- TASK TO CARRY OUT
Your answer is to be every line of the material that includes the string "before".

- EXERCISE MATERIALS
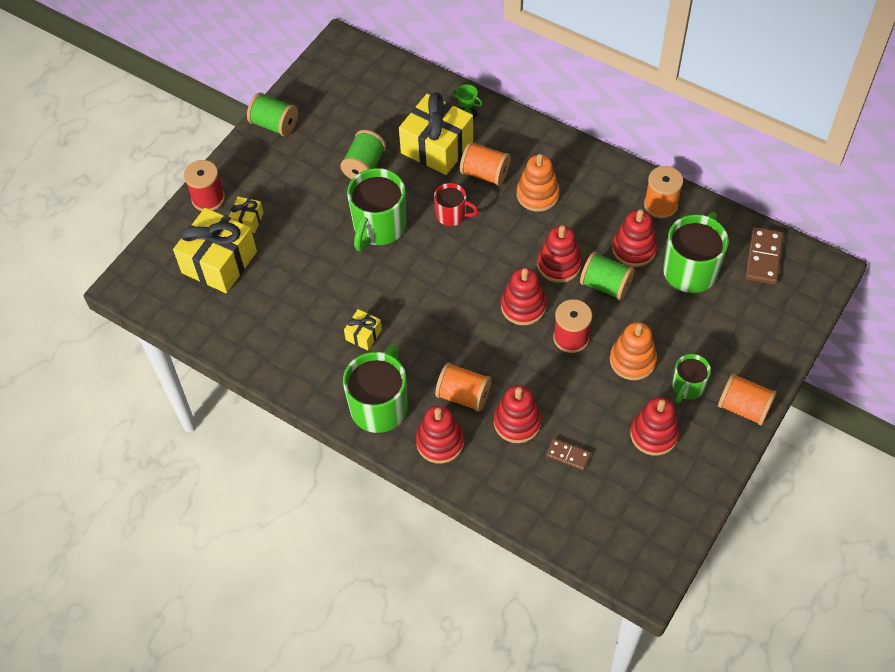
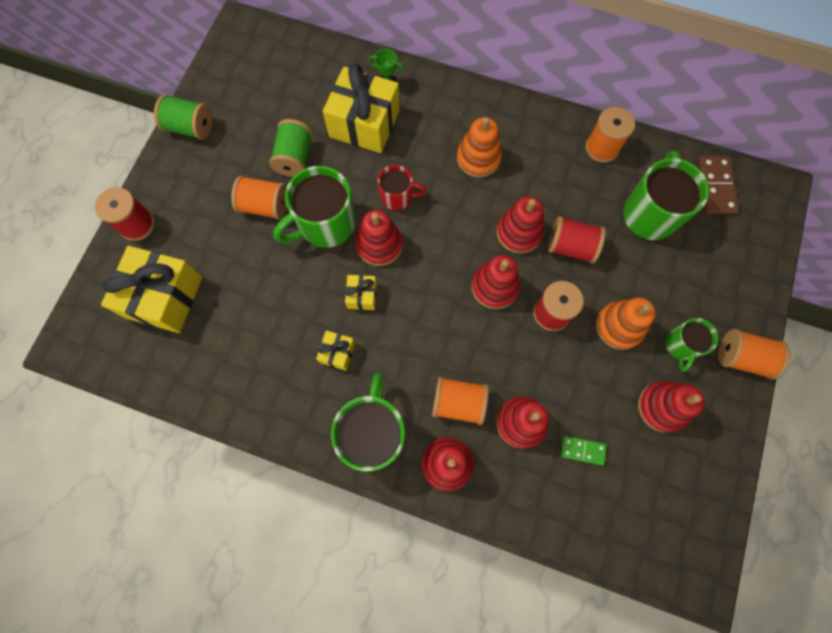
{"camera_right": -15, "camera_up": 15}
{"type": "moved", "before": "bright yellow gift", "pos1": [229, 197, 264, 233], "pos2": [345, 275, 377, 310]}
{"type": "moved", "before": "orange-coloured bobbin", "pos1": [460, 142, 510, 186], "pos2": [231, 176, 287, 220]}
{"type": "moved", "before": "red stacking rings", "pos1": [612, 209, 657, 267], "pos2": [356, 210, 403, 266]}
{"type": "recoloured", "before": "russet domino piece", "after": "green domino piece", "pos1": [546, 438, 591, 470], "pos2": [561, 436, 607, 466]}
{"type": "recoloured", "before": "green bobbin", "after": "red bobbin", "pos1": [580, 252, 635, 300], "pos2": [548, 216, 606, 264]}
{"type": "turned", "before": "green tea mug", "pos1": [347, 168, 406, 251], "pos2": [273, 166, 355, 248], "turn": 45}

- SOLUTION BELOW
{"type": "moved", "before": "bright yellow gift", "pos1": [229, 197, 264, 233], "pos2": [345, 275, 377, 310]}
{"type": "moved", "before": "orange-coloured bobbin", "pos1": [460, 142, 510, 186], "pos2": [231, 176, 287, 220]}
{"type": "moved", "before": "red stacking rings", "pos1": [612, 209, 657, 267], "pos2": [356, 210, 403, 266]}
{"type": "recoloured", "before": "russet domino piece", "after": "green domino piece", "pos1": [546, 438, 591, 470], "pos2": [561, 436, 607, 466]}
{"type": "recoloured", "before": "green bobbin", "after": "red bobbin", "pos1": [580, 252, 635, 300], "pos2": [548, 216, 606, 264]}
{"type": "turned", "before": "green tea mug", "pos1": [347, 168, 406, 251], "pos2": [273, 166, 355, 248], "turn": 45}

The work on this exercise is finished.